[Opening MATERIAL PROVIDED section]
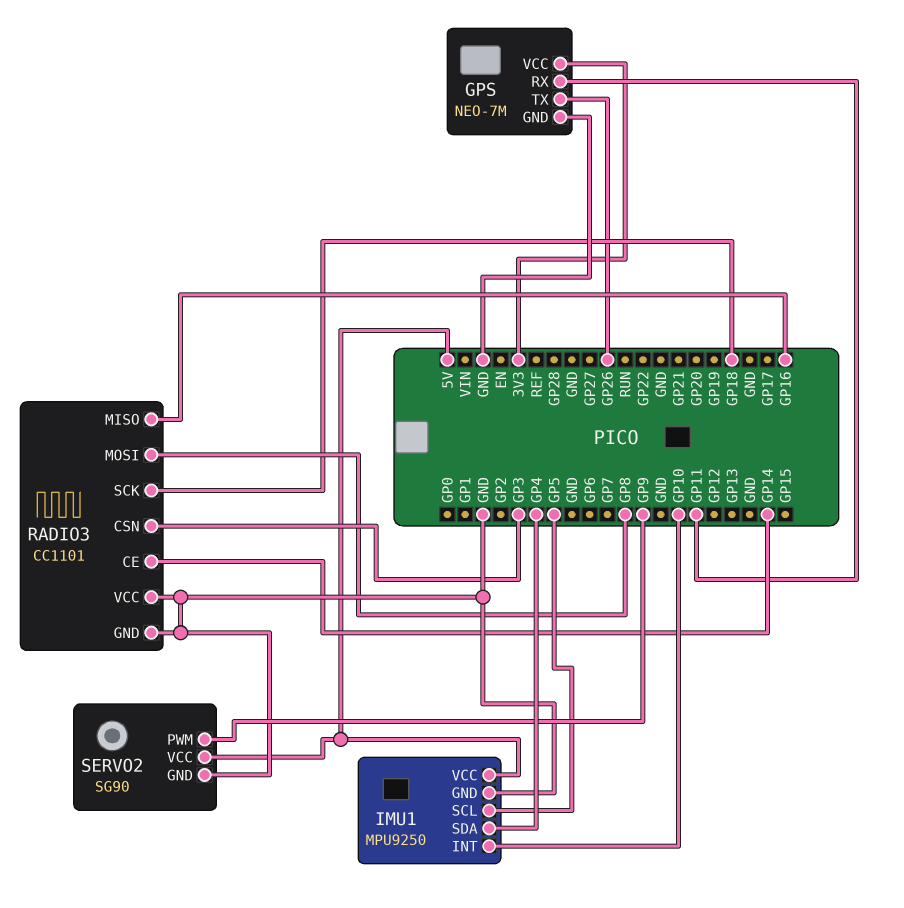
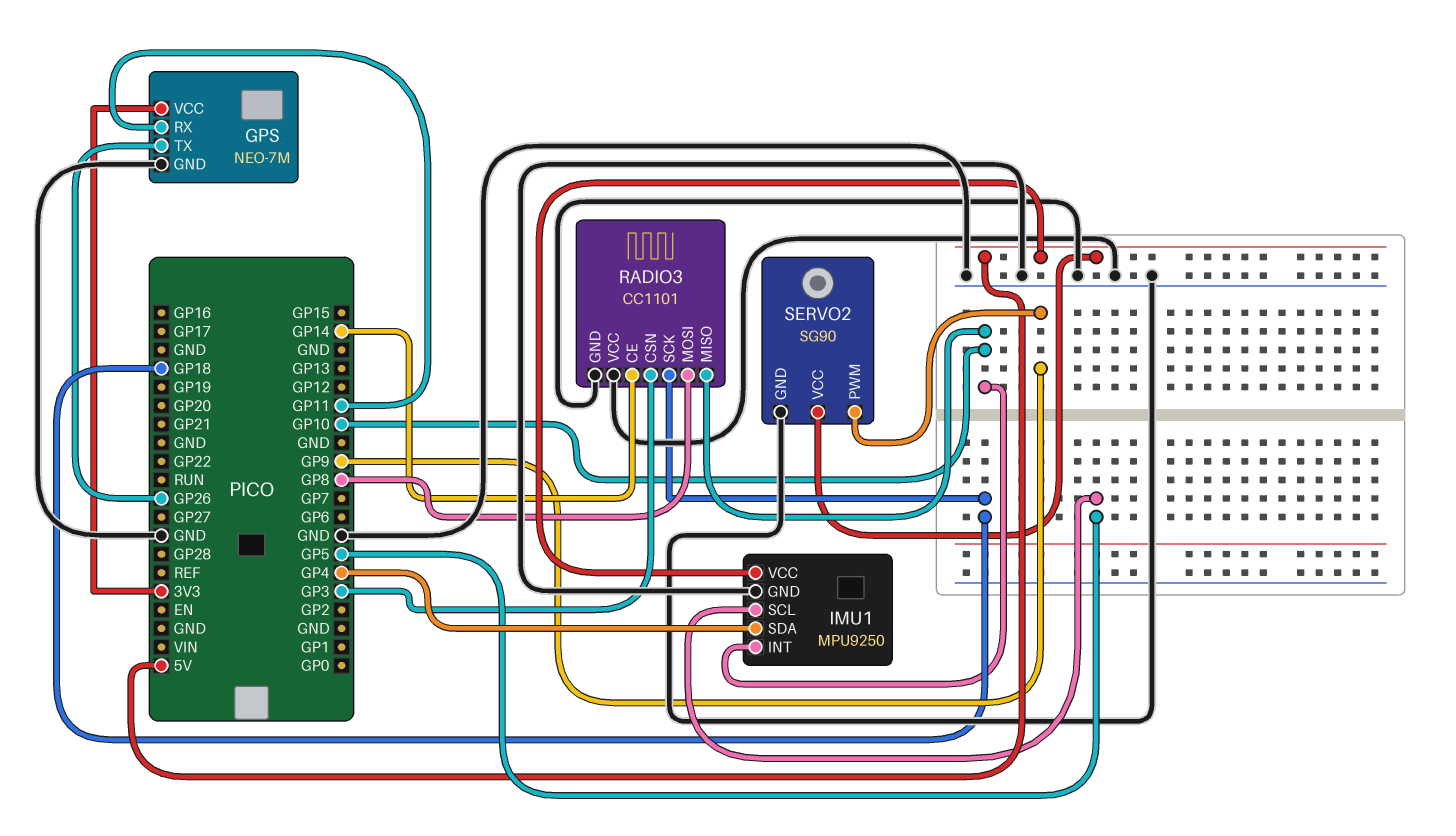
RADIO3 pin MISO: GP16 -> GP10

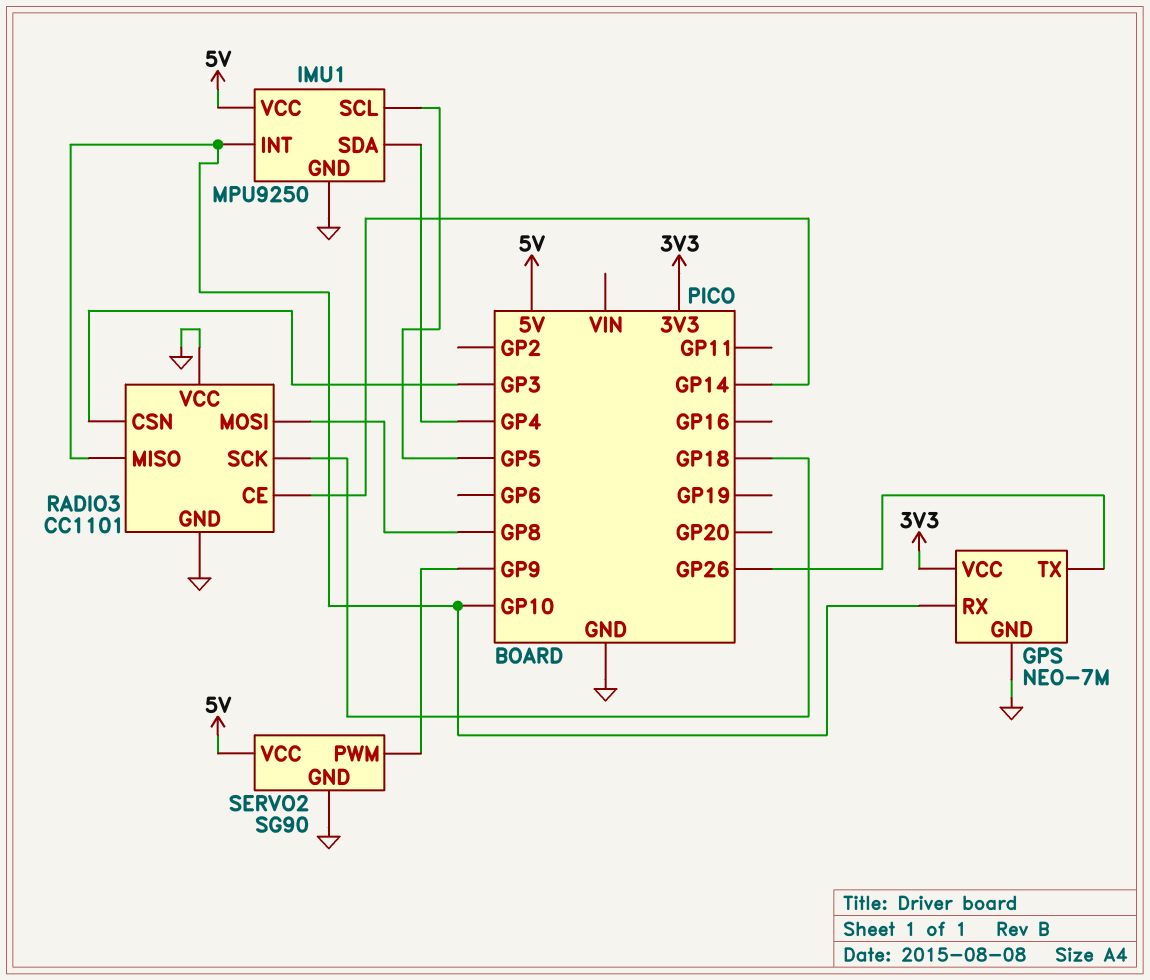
GPS pin RX: GP11 -> GP10

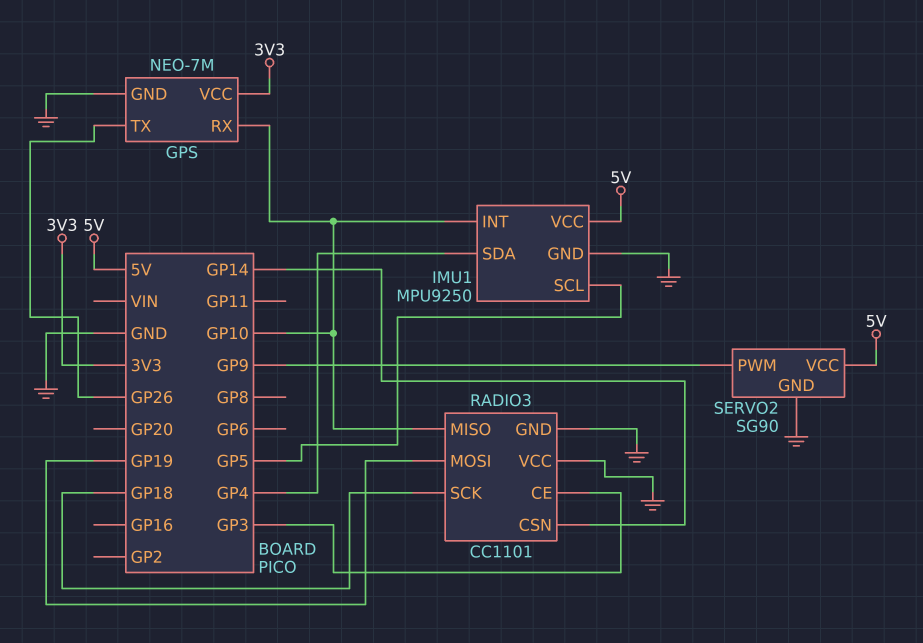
RADIO3 pin CE: GP14 -> GP3
RADIO3 pin CSN: GP3 -> GP14
RADIO3 pin MOSI: GP8 -> GP19

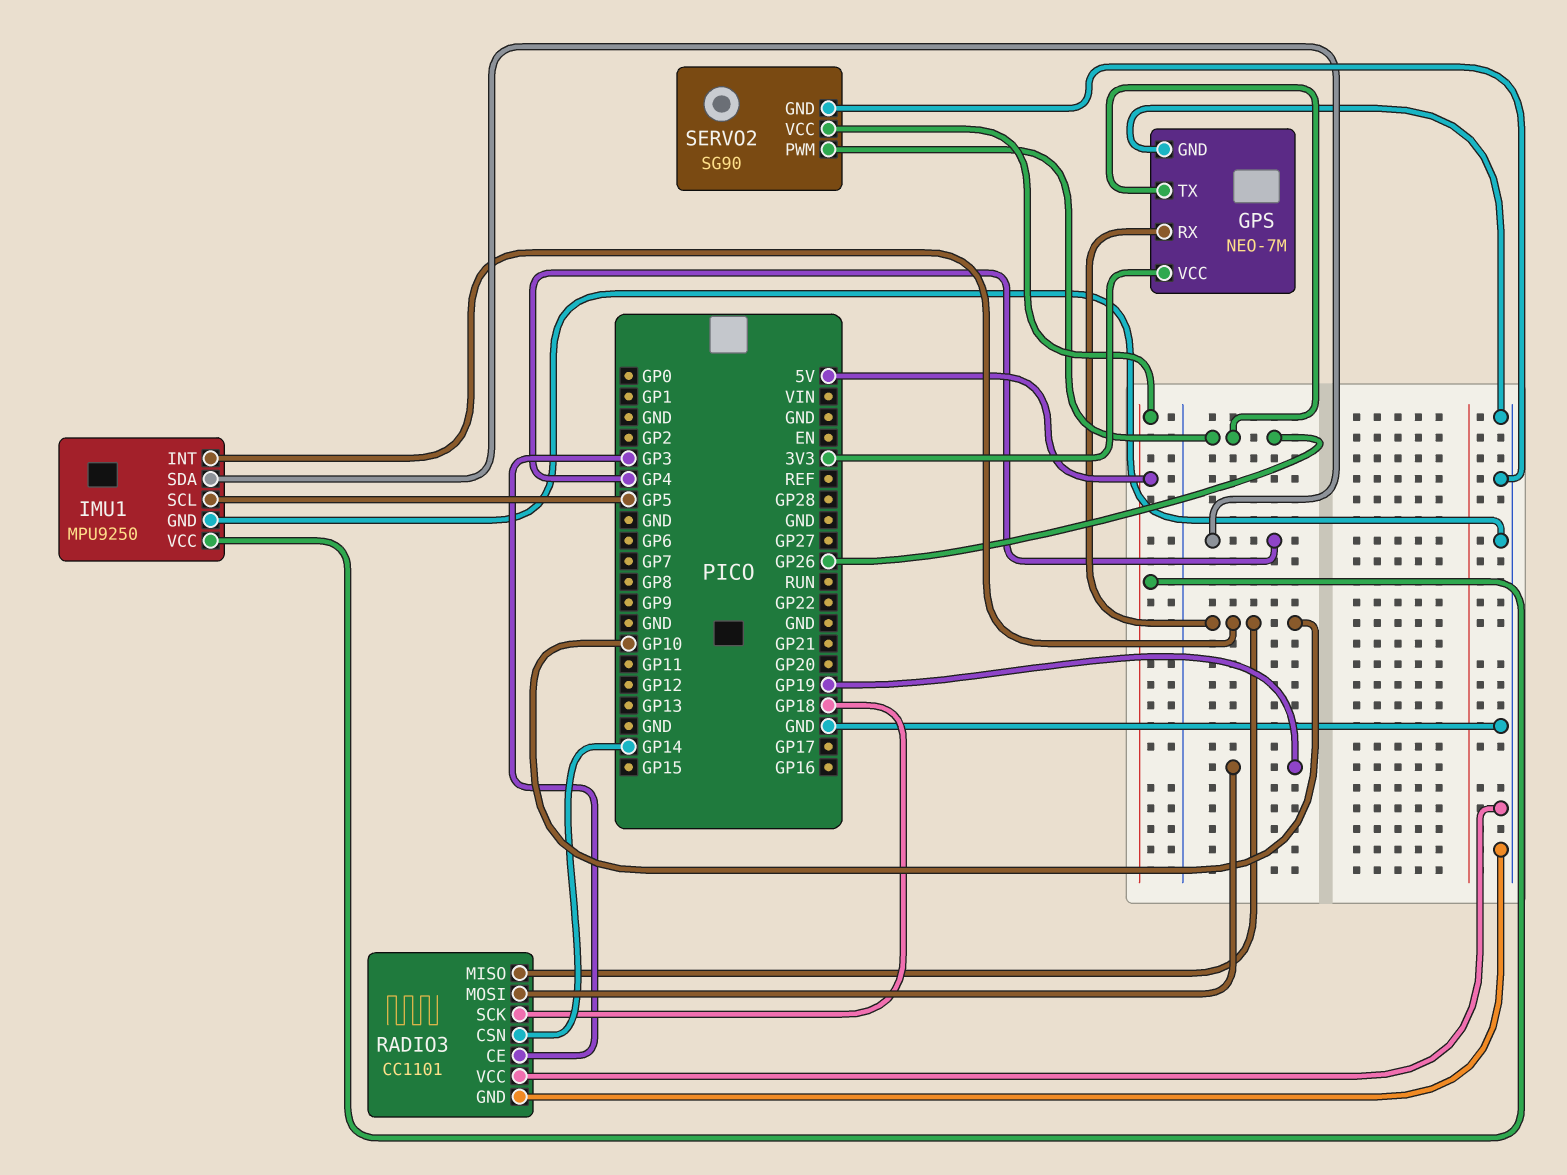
SERVO2 pin PWM: GP9 -> GP26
[Closing MATERIAL PROVIDED section]
• EXERCISE REQUIREMENTS: Write the entries above out again exactly, omitting each image.

• WRITTEN REPLY:
RADIO3 pin MISO: GP16 -> GP10

GPS pin RX: GP11 -> GP10

RADIO3 pin CE: GP14 -> GP3
RADIO3 pin CSN: GP3 -> GP14
RADIO3 pin MOSI: GP8 -> GP19

SERVO2 pin PWM: GP9 -> GP26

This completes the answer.